SUPPLIED DATA:
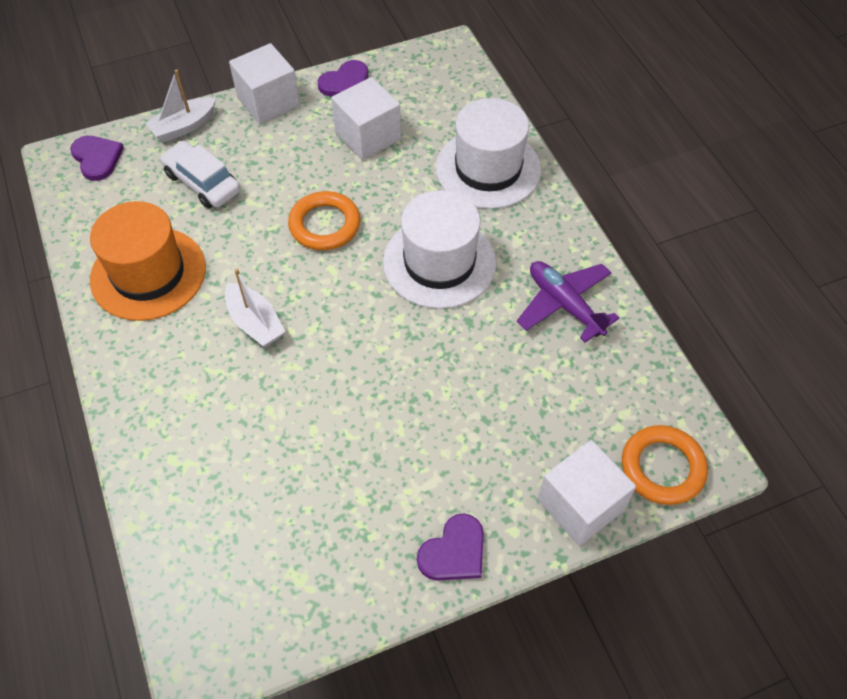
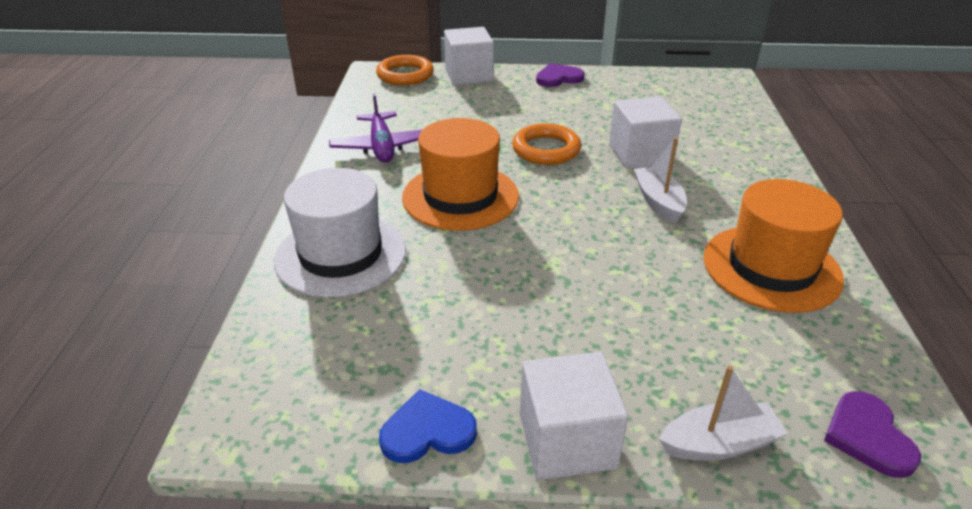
camera: 155 degrees left, 20 degrees down
(202, 182) = (696, 346): white car -> none
(324, 225) = (556, 256): orange ring -> orange ring (546, 149)
(345, 82) = (427, 431): purple heart -> blue heart
(368, 136) = (448, 335): white cube -> white cube (640, 154)
(439, 262) = (460, 196): white hat -> orange hat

PROBLEM DETAILS:
Return the listing above word for word. Keep the images out.

RESULT OF THE TASK:
camera: 155 degrees left, 20 degrees down
(202, 182) = (696, 346): white car -> none
(324, 225) = (556, 256): orange ring -> orange ring (546, 149)
(345, 82) = (427, 431): purple heart -> blue heart
(368, 136) = (448, 335): white cube -> white cube (640, 154)
(439, 262) = (460, 196): white hat -> orange hat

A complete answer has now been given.